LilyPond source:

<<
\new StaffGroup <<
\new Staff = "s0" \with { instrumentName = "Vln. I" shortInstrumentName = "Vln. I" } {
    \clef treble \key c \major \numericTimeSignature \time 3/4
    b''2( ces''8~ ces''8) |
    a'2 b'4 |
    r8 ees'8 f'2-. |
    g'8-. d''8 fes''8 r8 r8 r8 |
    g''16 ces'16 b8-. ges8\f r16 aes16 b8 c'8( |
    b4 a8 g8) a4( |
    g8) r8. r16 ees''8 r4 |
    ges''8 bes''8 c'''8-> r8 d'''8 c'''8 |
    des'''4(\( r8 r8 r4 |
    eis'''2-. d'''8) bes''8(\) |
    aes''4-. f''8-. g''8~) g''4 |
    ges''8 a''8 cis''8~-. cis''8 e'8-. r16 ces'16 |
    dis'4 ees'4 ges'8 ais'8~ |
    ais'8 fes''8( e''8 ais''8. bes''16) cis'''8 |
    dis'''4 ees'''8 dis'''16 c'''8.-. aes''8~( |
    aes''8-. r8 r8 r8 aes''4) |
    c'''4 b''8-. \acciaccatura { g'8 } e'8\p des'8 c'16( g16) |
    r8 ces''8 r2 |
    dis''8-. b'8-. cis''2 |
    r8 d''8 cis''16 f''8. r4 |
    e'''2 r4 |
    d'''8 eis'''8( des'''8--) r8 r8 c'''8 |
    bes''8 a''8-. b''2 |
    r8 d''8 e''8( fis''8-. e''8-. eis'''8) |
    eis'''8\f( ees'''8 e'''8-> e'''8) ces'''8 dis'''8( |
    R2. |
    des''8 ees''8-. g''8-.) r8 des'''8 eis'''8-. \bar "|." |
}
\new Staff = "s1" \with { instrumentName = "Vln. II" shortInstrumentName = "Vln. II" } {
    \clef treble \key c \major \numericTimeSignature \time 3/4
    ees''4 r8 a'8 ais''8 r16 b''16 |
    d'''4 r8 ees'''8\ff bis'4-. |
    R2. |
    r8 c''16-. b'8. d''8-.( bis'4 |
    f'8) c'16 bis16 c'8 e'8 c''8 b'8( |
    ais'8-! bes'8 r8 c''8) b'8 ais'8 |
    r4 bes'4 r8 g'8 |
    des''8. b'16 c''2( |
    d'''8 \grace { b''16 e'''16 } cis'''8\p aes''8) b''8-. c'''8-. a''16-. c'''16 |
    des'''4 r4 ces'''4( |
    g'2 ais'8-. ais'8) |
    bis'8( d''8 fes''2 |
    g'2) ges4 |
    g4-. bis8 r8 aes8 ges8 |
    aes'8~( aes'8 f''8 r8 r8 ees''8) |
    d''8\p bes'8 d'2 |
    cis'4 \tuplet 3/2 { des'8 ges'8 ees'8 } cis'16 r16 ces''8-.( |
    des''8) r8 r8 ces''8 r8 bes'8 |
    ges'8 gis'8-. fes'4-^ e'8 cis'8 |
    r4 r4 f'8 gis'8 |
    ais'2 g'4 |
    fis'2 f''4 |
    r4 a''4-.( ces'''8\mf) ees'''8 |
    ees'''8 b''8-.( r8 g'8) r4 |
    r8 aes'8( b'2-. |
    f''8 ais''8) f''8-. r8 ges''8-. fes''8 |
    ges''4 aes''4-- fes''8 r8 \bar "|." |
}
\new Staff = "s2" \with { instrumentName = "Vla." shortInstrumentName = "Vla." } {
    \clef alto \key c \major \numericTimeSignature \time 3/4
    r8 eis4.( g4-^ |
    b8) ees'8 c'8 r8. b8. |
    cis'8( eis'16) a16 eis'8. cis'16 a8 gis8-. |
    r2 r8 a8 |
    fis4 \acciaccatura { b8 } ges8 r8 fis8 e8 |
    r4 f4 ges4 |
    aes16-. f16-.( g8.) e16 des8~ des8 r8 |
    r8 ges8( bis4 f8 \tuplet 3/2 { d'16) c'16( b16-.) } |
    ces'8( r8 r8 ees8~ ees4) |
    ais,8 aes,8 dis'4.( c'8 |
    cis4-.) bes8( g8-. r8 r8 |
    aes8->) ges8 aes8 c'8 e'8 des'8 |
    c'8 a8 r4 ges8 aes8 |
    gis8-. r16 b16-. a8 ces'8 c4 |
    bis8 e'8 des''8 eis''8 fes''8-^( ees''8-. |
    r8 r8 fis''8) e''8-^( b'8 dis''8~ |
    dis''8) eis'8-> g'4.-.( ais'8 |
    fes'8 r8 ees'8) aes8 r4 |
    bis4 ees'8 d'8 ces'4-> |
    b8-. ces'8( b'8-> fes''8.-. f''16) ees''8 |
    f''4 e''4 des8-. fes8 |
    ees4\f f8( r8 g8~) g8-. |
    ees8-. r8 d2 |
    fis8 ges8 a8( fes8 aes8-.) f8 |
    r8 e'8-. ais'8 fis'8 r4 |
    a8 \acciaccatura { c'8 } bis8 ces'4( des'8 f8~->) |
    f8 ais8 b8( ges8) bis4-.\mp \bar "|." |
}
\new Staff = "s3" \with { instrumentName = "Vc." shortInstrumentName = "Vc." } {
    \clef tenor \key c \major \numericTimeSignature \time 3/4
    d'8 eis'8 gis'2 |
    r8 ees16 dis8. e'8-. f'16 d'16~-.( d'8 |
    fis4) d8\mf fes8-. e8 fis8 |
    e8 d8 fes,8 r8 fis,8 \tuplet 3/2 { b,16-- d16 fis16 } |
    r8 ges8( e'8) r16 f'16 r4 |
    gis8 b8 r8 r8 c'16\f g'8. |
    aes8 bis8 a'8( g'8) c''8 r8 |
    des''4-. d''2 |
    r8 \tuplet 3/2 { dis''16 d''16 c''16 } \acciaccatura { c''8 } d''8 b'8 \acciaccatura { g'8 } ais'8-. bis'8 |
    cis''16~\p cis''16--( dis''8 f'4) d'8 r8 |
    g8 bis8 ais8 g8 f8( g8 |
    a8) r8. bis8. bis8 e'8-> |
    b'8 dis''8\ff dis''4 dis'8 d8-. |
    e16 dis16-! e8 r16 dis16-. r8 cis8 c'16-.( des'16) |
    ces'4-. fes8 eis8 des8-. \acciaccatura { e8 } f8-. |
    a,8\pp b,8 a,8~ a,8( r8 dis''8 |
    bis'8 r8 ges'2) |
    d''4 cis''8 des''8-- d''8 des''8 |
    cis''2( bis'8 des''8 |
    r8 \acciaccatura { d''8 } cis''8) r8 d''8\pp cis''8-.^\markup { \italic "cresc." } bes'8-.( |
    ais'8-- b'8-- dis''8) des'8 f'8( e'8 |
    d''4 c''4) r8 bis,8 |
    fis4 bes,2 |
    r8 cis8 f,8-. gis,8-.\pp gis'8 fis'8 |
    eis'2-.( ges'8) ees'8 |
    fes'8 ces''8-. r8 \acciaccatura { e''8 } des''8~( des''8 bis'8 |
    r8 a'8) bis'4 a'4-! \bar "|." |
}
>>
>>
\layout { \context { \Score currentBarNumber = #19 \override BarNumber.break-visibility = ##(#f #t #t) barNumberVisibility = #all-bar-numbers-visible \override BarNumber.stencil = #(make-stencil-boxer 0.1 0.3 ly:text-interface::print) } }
################
--- Instructions to follow ---
Pull out every line in the rows above that contains the string "numericTimeSignature".

--- Written reply ---
    \clef treble \key c \major \numericTimeSignature \time 3/4
    \clef treble \key c \major \numericTimeSignature \time 3/4
    \clef alto \key c \major \numericTimeSignature \time 3/4
    \clef tenor \key c \major \numericTimeSignature \time 3/4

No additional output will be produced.